Exercise goal: Gather every line of the rows that contains the string "appoggiatura" and list those lines.

Input records:

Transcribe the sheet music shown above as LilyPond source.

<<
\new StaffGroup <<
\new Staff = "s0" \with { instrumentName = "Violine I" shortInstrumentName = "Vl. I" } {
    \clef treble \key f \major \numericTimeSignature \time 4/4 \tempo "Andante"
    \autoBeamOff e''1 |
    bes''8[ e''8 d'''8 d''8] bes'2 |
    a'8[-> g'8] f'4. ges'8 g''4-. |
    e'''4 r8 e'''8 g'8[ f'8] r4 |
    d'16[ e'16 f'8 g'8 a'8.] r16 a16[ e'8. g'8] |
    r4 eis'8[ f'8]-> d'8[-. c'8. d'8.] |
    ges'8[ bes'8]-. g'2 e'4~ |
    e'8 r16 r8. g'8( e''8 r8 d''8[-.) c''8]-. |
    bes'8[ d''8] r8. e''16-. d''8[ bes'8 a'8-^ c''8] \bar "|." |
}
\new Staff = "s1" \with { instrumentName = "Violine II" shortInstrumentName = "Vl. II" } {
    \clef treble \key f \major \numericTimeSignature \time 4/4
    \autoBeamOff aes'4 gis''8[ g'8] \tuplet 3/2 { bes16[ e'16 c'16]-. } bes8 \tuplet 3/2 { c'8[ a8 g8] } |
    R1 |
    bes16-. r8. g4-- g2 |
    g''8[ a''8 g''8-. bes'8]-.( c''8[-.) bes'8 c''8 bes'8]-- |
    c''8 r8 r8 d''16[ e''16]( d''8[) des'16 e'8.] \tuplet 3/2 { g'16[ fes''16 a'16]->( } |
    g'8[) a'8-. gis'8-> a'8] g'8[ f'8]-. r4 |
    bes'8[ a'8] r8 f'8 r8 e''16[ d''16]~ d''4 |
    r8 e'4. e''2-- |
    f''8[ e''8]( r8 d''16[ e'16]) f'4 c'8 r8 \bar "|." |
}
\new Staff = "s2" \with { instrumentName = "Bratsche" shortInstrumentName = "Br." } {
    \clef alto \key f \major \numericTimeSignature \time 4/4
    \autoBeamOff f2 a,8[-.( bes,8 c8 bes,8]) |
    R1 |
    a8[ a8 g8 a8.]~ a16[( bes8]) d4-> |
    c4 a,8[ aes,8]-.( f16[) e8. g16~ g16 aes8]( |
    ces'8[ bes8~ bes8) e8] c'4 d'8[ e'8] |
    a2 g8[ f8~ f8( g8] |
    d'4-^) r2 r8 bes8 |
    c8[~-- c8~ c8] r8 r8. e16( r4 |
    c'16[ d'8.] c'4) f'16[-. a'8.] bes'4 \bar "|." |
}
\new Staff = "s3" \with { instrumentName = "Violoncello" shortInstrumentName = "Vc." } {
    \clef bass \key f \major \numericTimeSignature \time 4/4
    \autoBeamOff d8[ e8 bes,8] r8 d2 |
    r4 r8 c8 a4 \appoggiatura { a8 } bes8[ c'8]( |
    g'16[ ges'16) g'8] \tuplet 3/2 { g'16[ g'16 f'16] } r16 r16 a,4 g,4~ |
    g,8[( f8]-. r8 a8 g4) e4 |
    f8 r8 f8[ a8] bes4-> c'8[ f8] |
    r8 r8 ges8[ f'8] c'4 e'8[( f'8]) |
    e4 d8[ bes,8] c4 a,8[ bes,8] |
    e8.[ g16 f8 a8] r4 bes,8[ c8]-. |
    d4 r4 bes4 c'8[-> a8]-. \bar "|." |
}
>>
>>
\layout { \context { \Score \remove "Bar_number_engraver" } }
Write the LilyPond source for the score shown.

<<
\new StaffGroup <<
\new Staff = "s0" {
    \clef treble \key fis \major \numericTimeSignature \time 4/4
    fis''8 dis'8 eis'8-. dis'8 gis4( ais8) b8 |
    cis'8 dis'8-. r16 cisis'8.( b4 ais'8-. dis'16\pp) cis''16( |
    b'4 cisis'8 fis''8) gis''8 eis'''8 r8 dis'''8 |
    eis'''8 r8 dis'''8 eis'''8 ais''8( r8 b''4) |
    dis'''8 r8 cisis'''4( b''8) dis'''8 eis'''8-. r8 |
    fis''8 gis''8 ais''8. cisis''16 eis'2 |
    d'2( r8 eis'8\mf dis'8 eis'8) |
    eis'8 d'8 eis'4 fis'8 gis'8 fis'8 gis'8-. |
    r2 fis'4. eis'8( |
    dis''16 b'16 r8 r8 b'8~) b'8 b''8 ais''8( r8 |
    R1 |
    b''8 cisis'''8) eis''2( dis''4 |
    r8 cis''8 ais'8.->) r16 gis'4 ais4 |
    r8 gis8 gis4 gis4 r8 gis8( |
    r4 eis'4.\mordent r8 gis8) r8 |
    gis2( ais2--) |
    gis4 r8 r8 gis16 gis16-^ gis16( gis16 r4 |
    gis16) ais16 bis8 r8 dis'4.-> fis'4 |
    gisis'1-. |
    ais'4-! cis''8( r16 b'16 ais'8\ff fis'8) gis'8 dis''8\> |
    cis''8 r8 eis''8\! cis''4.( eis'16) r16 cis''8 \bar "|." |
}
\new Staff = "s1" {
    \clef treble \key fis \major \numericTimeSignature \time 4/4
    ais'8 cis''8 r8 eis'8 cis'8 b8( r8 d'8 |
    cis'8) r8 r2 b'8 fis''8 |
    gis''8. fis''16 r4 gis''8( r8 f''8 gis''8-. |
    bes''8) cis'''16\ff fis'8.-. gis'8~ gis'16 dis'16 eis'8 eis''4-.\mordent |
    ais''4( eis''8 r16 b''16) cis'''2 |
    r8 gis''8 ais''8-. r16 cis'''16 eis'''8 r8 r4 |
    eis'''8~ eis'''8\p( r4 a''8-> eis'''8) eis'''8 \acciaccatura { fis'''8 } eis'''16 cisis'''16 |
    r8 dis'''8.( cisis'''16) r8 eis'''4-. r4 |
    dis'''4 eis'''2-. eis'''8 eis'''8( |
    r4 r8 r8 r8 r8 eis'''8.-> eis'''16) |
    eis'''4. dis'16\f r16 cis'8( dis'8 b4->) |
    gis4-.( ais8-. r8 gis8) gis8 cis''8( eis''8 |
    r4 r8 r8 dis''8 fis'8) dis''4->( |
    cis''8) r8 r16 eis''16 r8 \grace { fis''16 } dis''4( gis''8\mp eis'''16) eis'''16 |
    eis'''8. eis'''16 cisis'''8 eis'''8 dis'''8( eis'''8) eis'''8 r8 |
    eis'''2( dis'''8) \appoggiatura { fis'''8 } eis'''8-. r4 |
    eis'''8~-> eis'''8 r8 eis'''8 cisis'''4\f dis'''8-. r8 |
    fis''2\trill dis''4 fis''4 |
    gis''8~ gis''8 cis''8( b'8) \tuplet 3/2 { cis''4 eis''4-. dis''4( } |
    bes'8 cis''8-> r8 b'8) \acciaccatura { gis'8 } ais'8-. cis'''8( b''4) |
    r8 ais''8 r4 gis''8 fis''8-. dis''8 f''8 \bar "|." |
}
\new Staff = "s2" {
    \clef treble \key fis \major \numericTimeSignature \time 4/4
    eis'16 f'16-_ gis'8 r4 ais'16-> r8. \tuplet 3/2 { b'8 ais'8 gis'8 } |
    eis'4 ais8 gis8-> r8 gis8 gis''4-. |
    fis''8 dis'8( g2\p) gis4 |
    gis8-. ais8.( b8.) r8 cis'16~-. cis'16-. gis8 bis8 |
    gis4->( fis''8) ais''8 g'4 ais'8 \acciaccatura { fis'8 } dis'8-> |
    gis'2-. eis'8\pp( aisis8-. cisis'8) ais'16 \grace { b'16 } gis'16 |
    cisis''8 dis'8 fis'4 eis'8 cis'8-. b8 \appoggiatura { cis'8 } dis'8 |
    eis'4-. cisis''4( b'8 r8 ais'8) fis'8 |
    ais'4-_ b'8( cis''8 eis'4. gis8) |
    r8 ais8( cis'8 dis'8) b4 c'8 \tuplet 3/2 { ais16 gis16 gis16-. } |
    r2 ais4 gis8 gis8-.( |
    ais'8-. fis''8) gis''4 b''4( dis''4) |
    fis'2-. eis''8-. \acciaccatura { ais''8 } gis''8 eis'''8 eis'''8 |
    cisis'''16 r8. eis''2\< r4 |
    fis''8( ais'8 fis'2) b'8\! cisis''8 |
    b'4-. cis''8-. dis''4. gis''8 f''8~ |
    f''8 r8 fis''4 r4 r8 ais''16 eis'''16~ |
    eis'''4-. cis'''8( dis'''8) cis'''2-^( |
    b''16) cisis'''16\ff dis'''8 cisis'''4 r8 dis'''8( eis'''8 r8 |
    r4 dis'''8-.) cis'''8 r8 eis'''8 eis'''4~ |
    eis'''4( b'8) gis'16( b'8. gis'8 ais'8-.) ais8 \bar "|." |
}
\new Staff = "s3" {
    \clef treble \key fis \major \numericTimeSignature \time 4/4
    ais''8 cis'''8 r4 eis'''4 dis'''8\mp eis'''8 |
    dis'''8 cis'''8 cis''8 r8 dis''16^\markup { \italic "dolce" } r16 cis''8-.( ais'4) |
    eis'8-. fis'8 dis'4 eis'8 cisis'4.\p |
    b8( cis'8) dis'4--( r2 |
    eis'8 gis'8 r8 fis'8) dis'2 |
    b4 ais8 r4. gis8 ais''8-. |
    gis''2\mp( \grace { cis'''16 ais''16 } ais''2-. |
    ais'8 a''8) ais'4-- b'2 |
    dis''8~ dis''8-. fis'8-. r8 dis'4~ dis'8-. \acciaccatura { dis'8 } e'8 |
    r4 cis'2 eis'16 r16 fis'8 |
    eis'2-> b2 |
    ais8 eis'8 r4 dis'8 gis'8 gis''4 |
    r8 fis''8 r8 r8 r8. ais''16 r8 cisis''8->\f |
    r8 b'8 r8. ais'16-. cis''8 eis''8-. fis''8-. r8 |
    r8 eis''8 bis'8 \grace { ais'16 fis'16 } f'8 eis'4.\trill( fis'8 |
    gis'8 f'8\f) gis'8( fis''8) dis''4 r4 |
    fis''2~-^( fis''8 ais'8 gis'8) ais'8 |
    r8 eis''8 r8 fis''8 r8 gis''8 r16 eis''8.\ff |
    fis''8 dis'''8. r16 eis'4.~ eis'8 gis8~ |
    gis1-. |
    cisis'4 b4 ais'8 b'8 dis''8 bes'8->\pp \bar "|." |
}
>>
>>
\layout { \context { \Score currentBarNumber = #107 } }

Written answer:
    r4 r8 c8 a4 \appoggiatura { a8 } bes8[ c'8]( |
    eis'''2( dis'''8) \appoggiatura { fis'''8 } eis'''8-. r4 |
    cisis''8 dis'8 fis'4 eis'8 cis'8-. b8 \appoggiatura { cis'8 } dis'8 |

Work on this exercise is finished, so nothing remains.